* EXERCISE DESCRIPTION *
What are the lines, word for word, from the line with "(521, 208) = (356, 299): brown" up to and including the line with "(205, 582) = (274, 391): none -> red truck" in the records below? Omit the pictures.
─── RECORDS TO PROCESS ───
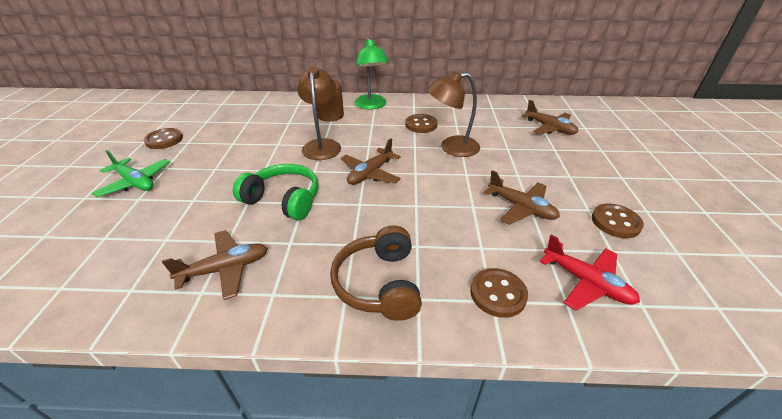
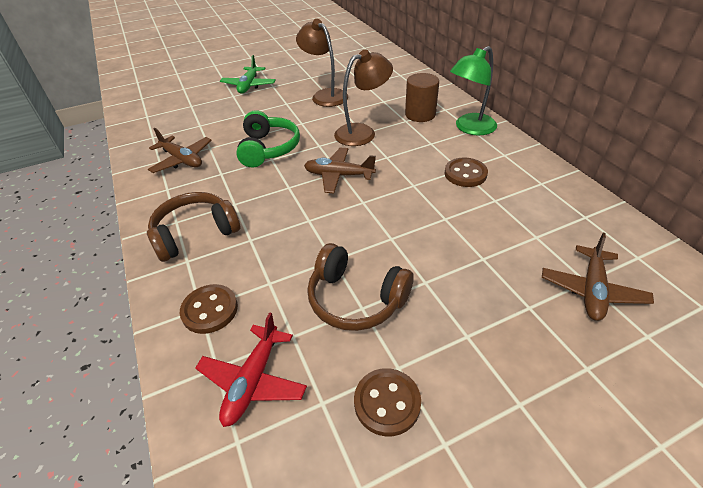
camera: 65 degrees right, 5 degrees up
(164, 140) = (305, 68): brown button -> none
(451, 148) = (436, 211): brown lamp -> brown lamp (325, 95)
(521, 208) = (356, 299): brown plane -> brown headphones

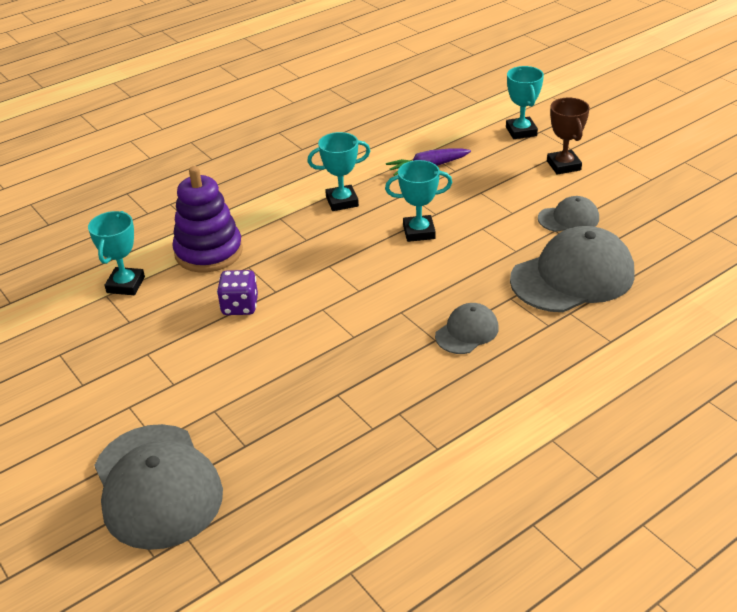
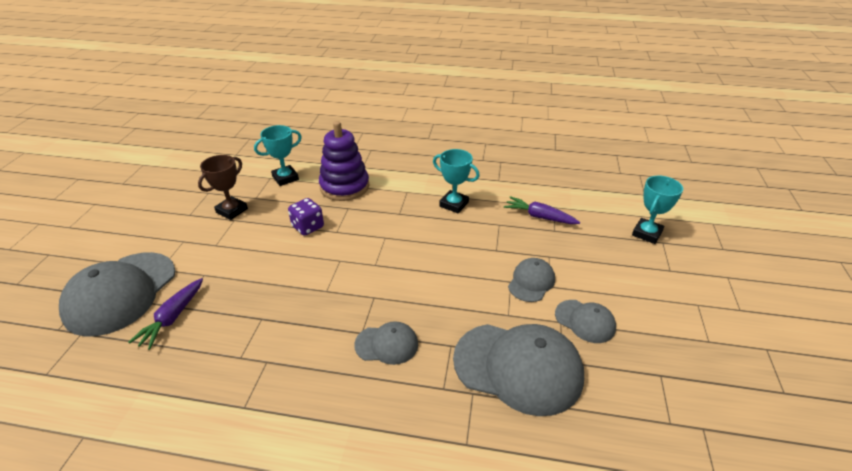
camera: 45 degrees right, 0 degrees up
(255, 457) = (172, 318): none -> purple carrot
(419, 232) = (466, 254): turquoise trophy -> none
(496, 218) = (531, 282): none -> grey cap
(563, 165) = (643, 279): brown trophy -> brown trophy (232, 211)

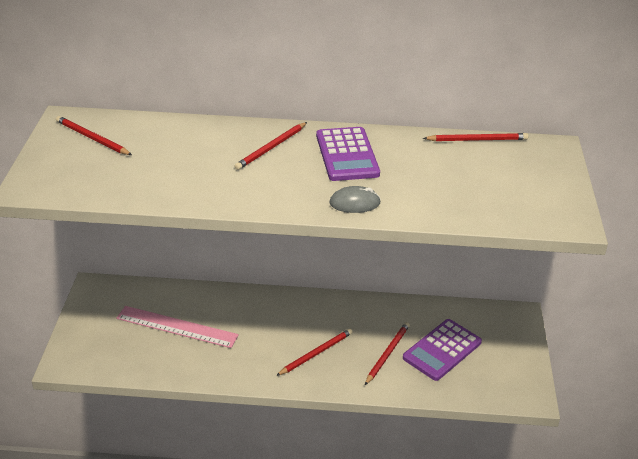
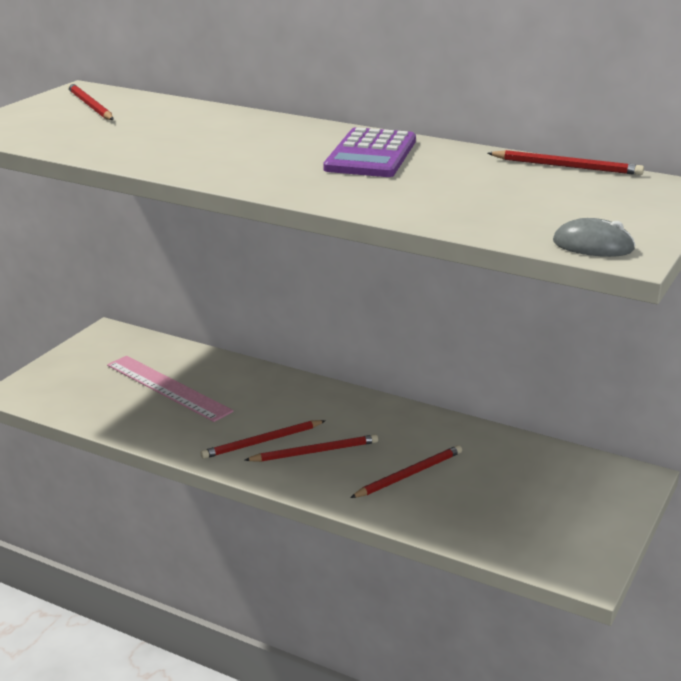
camera: 25 degrees right, 10 degrees down
(271, 148) = (282, 137): red pencil -> red pencil (262, 442)
(354, 203) = (331, 192): grey mouse -> grey mouse (593, 245)
(442, 350) = (489, 489): purple calculator -> none

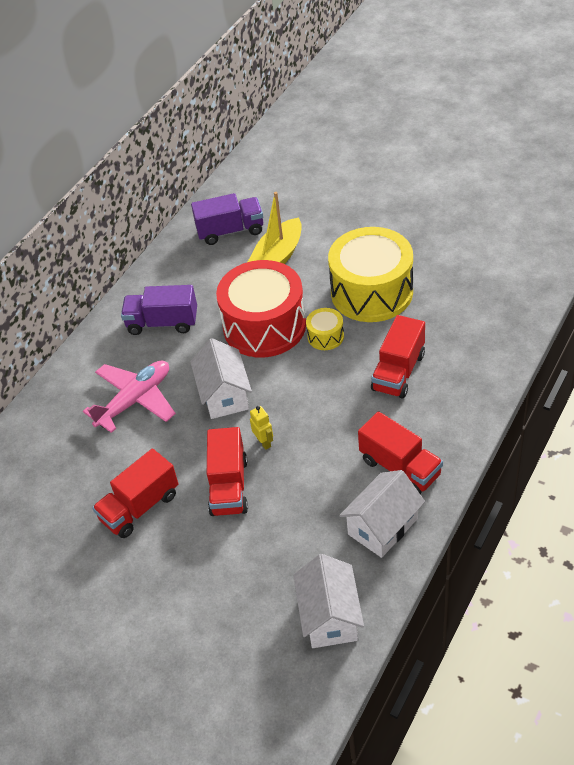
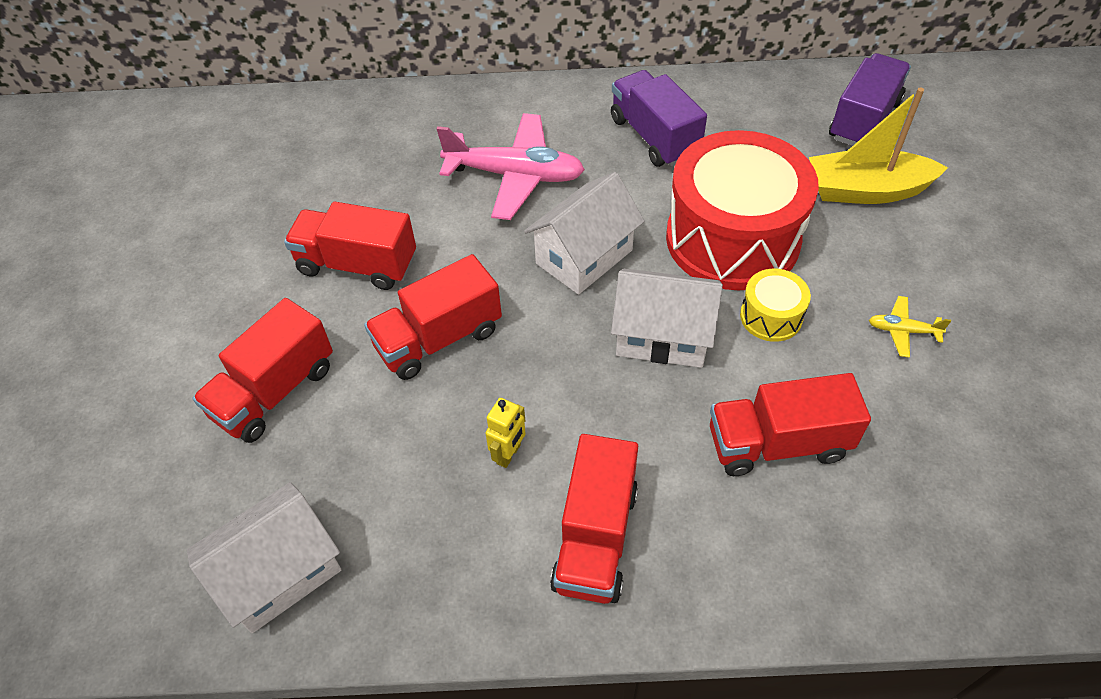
camera: 55 degrees right, 5 degrees up
(205, 582) = (274, 391): none -> red truck
(230, 231) = (864, 120): purple truck -> purple truck turned 105 degrees counterclockwise
(264, 442) = (534, 340): yellow robot -> yellow robot (509, 454)
(372, 292) = (903, 331): yellow drum -> yellow plane
(382, 526) = (471, 567): white house -> white house (662, 336)

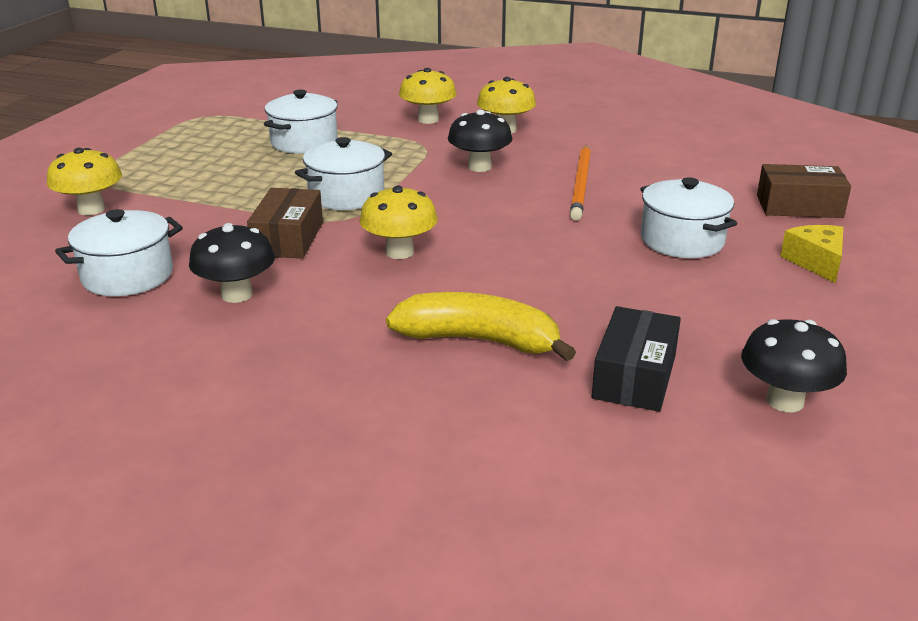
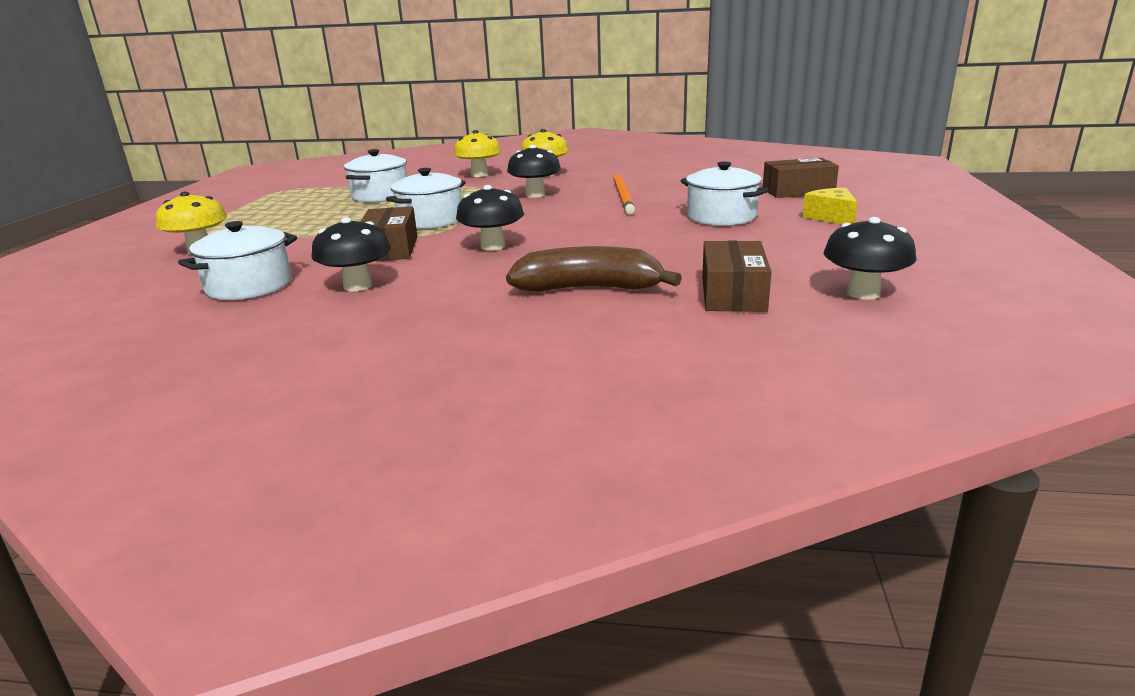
camera: 10 degrees left, 5 degrees down
(399, 252) = (493, 246): yellow mushroom -> black mushroom
(479, 340) = (589, 288): yellow banana -> brown banana
(634, 376) = (733, 294): black box -> brown box

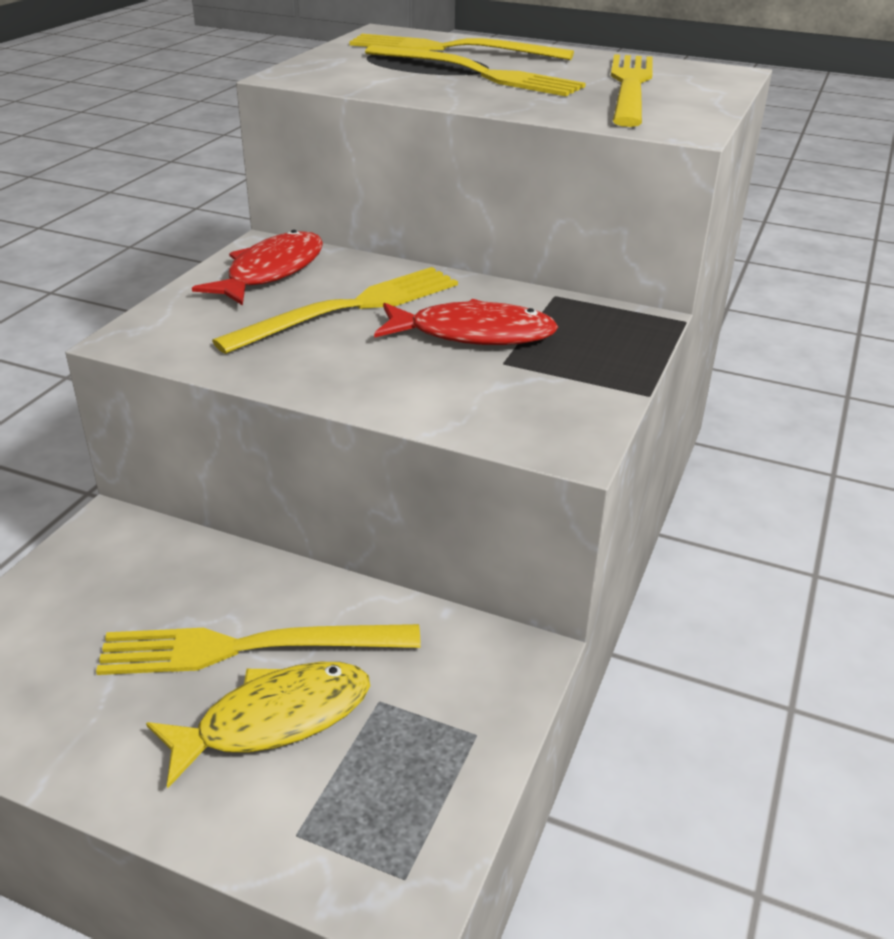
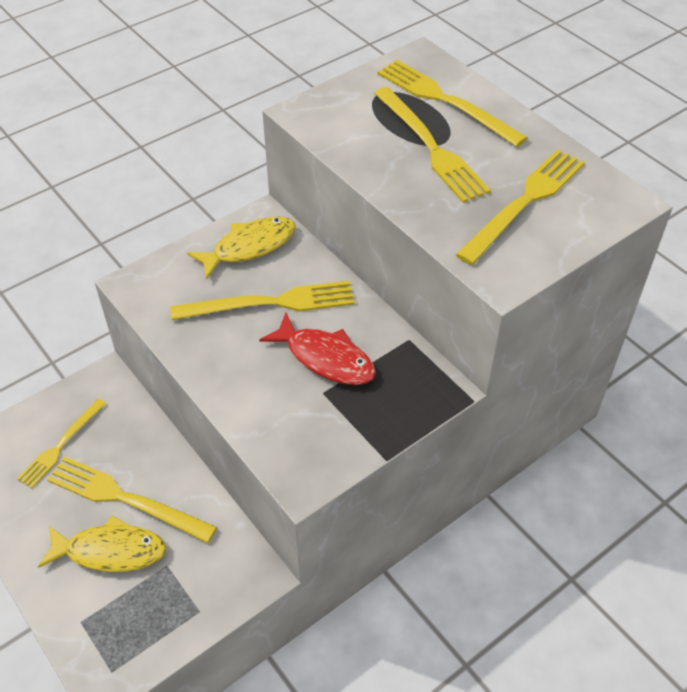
camera: 30 degrees right, 15 degrees up
(89, 624) = (61, 445): none -> yellow fork
(271, 272) = (249, 247): red fish -> yellow fish

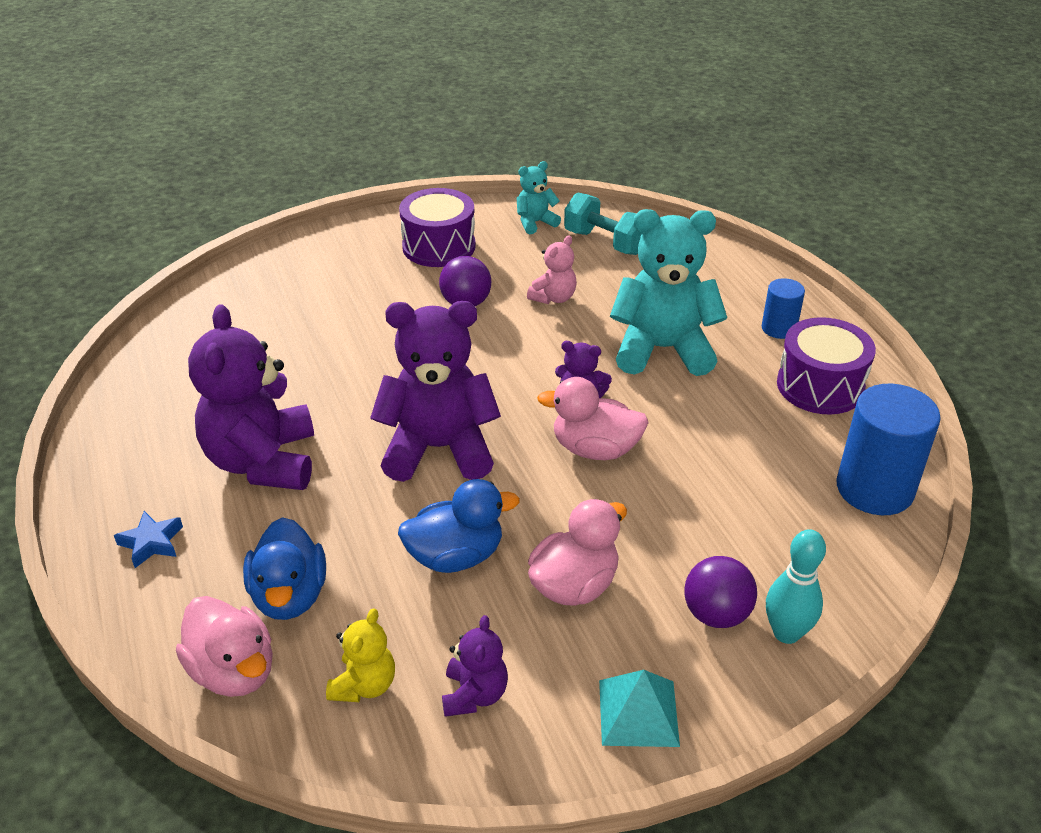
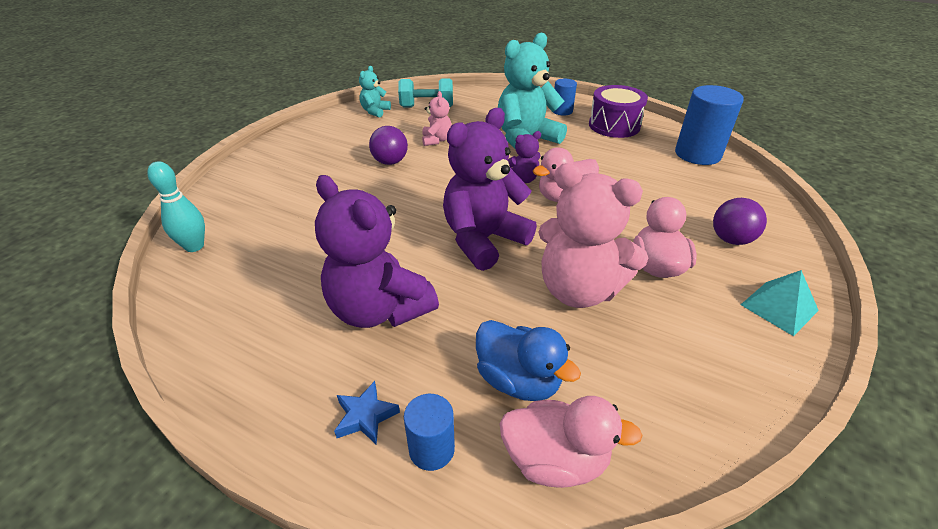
camera: 40 degrees left, 0 degrees up
(164, 598) = (431, 449): none -> blue cylinder
(364, 685) = (643, 400): yellow teddy bear -> none
(439, 246) = (332, 142): purple drum -> none
(455, 556) = (578, 290): blue duck -> pink teddy bear
(474, 694) = (703, 357): purple teddy bear -> none
(786, 633) = (766, 230): turquoise bowling pin -> turquoise bowling pin (194, 246)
───
* ANSWER TO THE PROBLEM *
(521, 208) = (356, 299): brown plane -> brown headphones

camera: 45 degrees right, 0 degrees up
(255, 457) = (172, 318): none -> purple carrot
(419, 232) = (466, 254): turquoise trophy -> none
(496, 218) = (531, 282): none -> grey cap
(563, 165) = (643, 279): brown trophy -> brown trophy (232, 211)

camera: 25 degrees right, 10 degrees down
(271, 148) = (282, 137): red pencil -> red pencil (262, 442)
(354, 203) = (331, 192): grey mouse -> grey mouse (593, 245)
(442, 350) = (489, 489): purple calculator -> none

camera: 55 degrees right, 5 degrees up
(205, 582) = (274, 391): none -> red truck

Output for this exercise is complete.